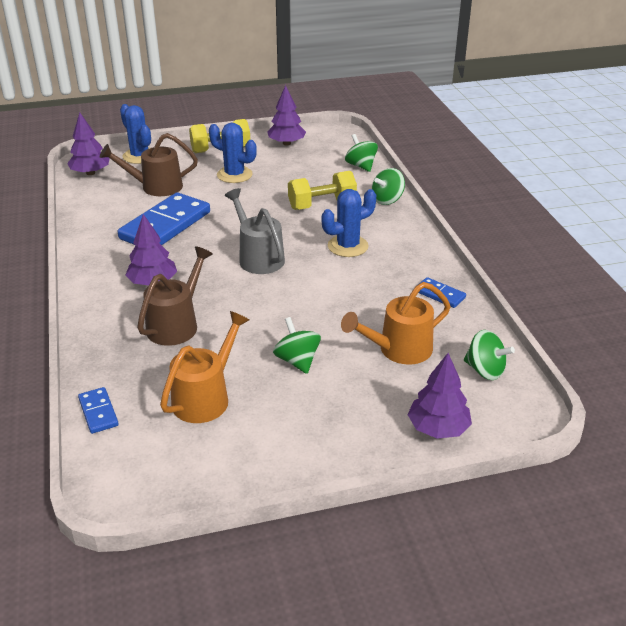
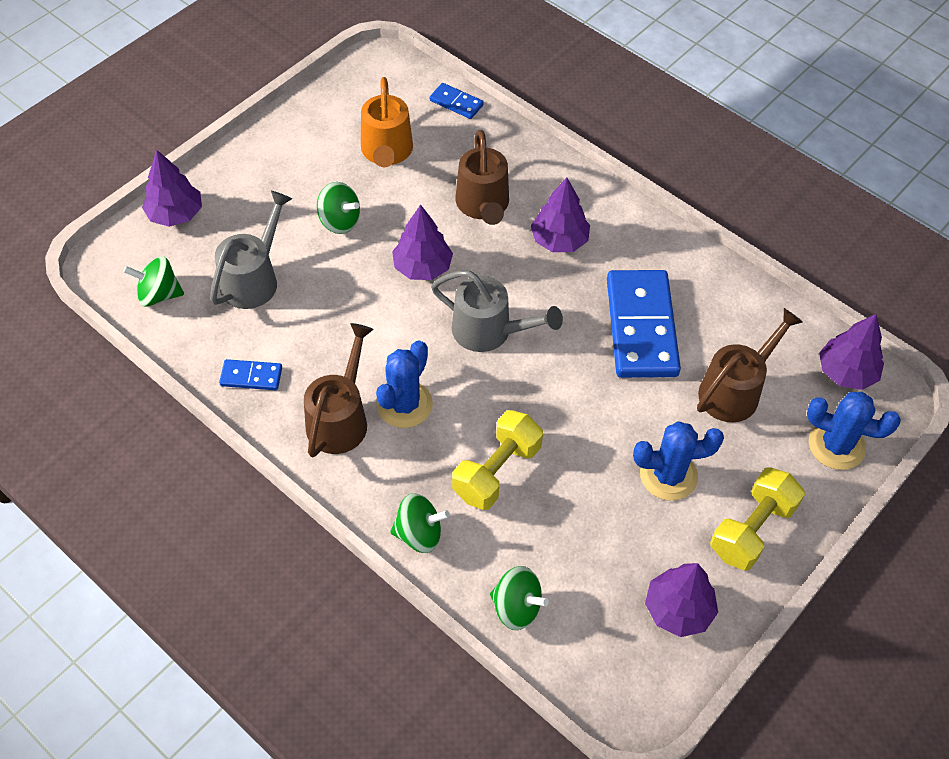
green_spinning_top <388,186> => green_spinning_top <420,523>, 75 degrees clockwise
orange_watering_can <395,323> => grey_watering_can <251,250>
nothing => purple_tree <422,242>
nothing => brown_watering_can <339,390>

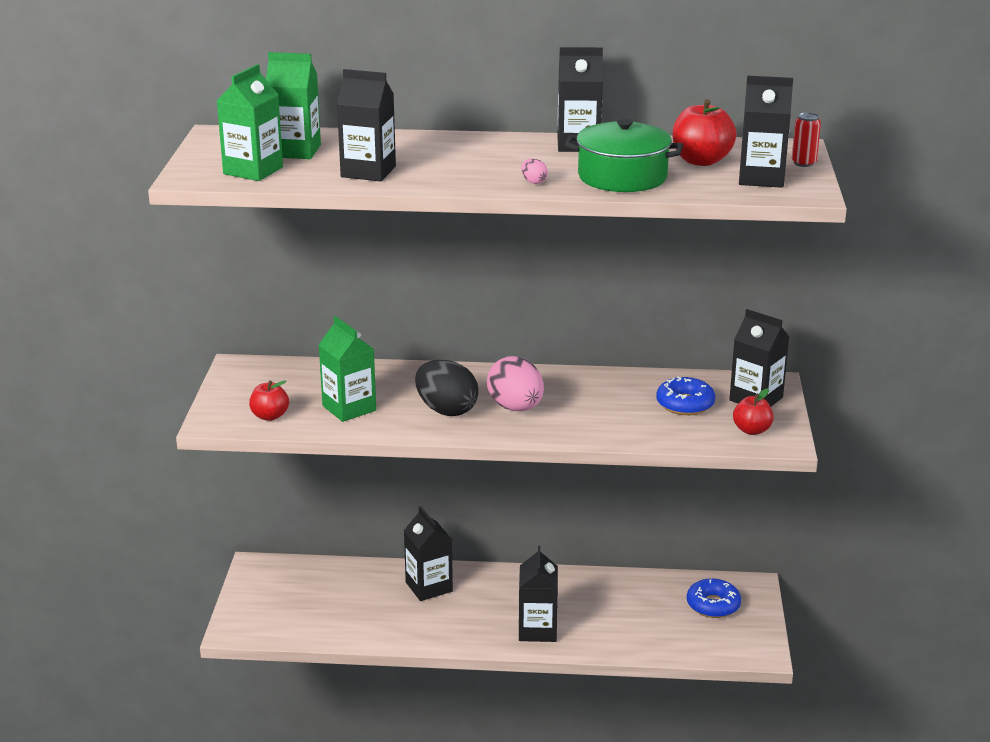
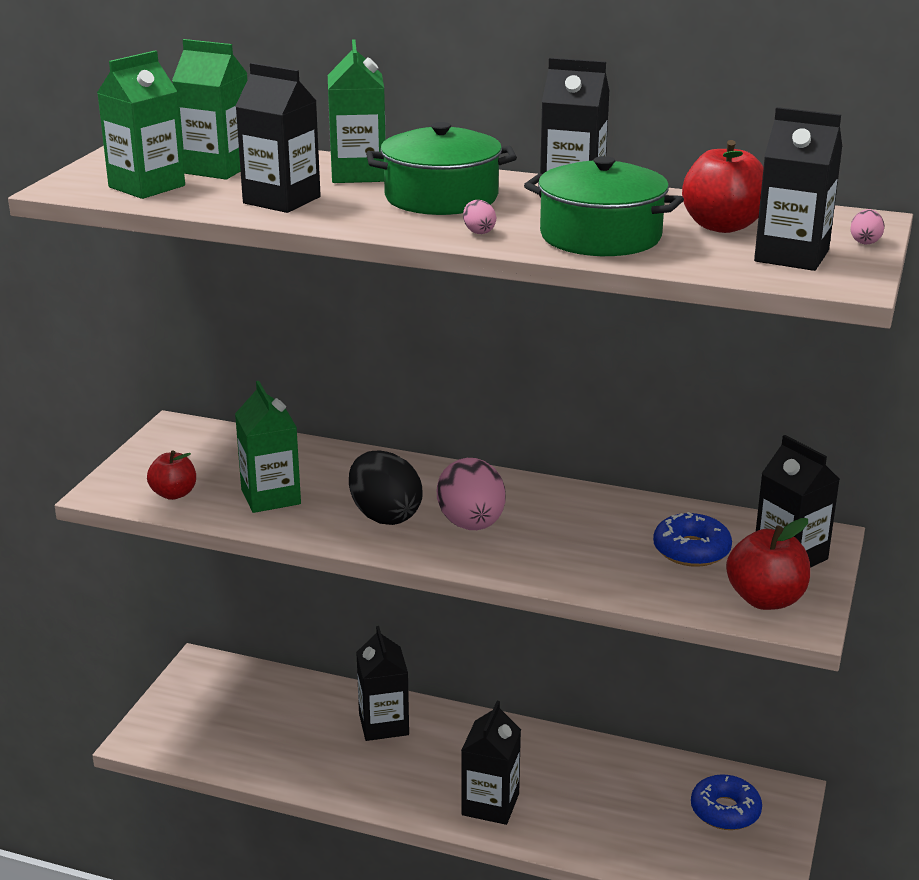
red_can <806,139> => pink_egg <867,226>
red_apple <753,411> => red_apple <768,564>, x1.51
nothing => green_carton <357,111>
nothing => green_pot <441,168>

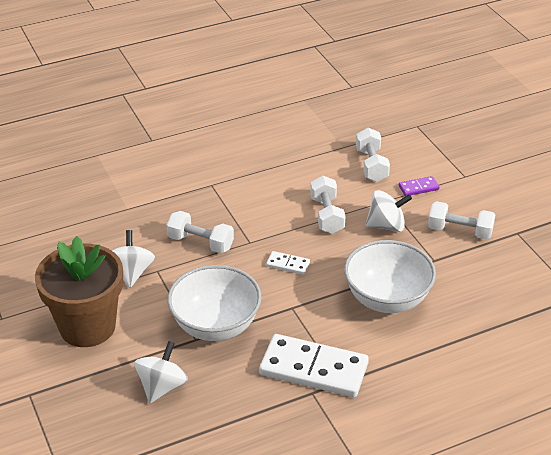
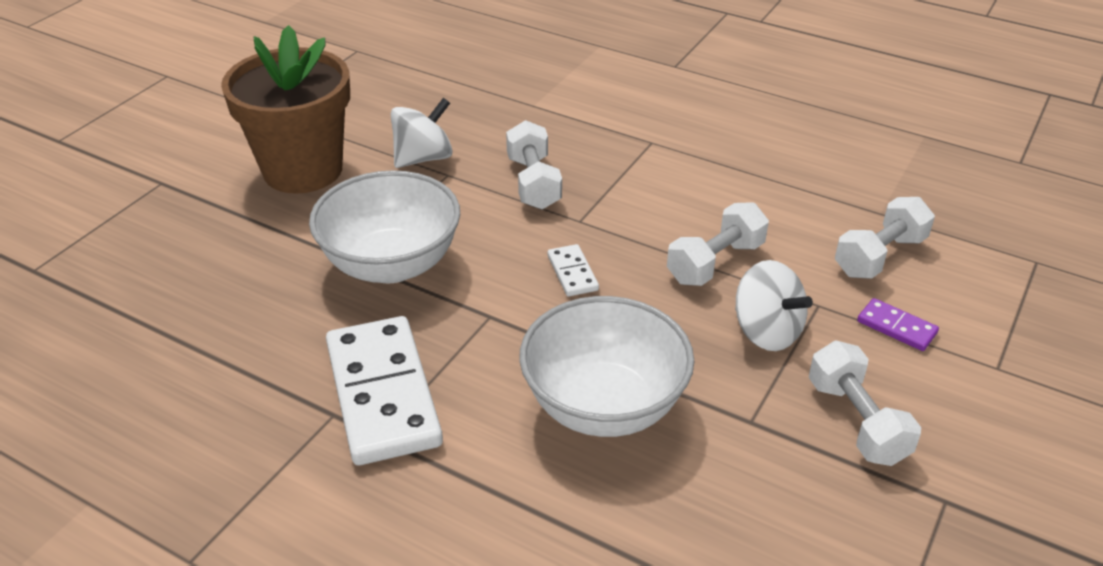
white_spinning_top <161,372> => nothing

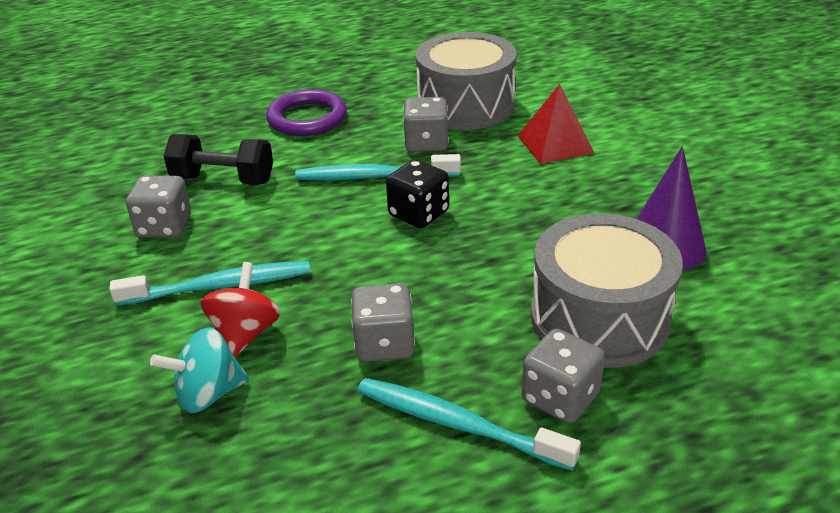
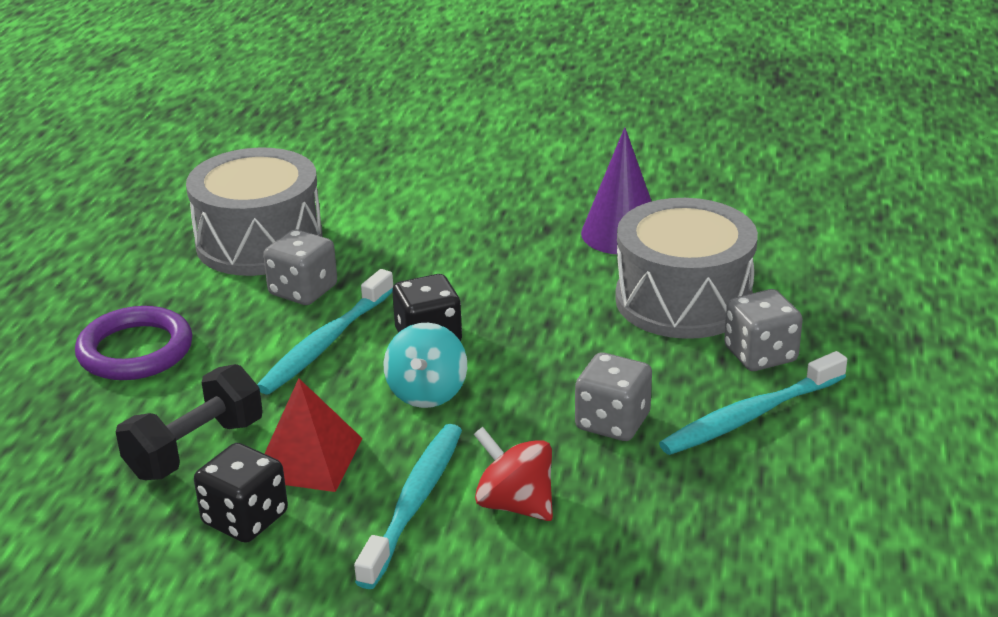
red_pyramid <556,124> => red_pyramid <313,435>, move
grey_dice <158,207> => black_dice <241,493>
turquoise_spinning_top <199,370> => turquoise_spinning_top <425,365>, move

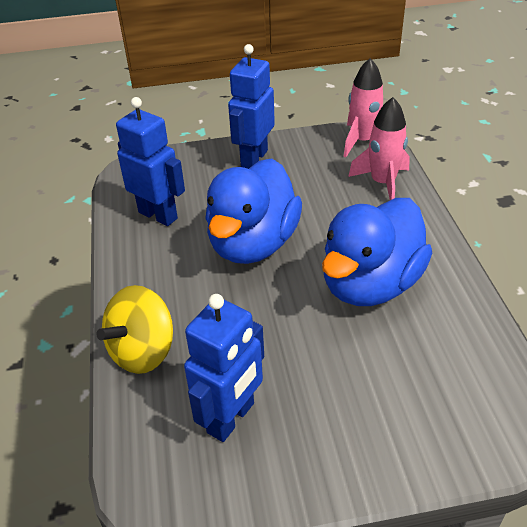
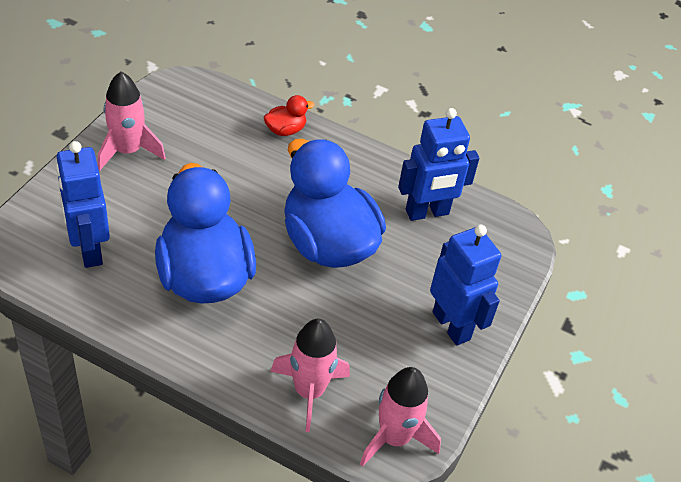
yellow_spinning_top <134,329> => red_duck <289,115>
blue_robot <224,368> => blue_robot <83,204>, move
nothing => pink_rocket <132,121>

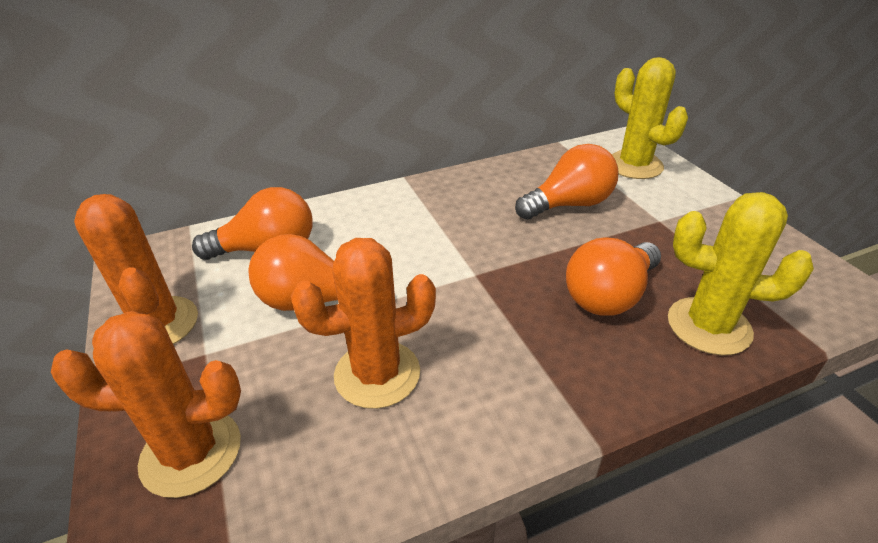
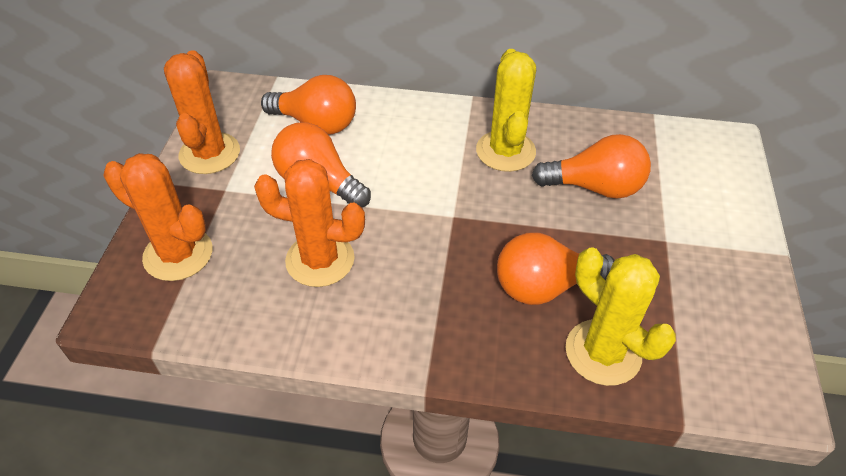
yellow_cactus <650,118> => yellow_cactus <506,110>, move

== == ==

Before copying, set the pictures aside; then give the records again exactly.

green_spinning_top <388,186> => green_spinning_top <420,523>, 75 degrees clockwise
orange_watering_can <395,323> => grey_watering_can <251,250>
nothing => purple_tree <422,242>
nothing => brown_watering_can <339,390>

red_can <806,139> => pink_egg <867,226>
red_apple <753,411> => red_apple <768,564>, x1.51
nothing => green_carton <357,111>
nothing => green_pot <441,168>

white_spinning_top <161,372> => nothing

red_pyramid <556,124> => red_pyramid <313,435>, move
grey_dice <158,207> => black_dice <241,493>
turquoise_spinning_top <199,370> => turquoise_spinning_top <425,365>, move

yellow_spinning_top <134,329> => red_duck <289,115>
blue_robot <224,368> => blue_robot <83,204>, move
nothing => pink_rocket <132,121>

yellow_cactus <650,118> => yellow_cactus <506,110>, move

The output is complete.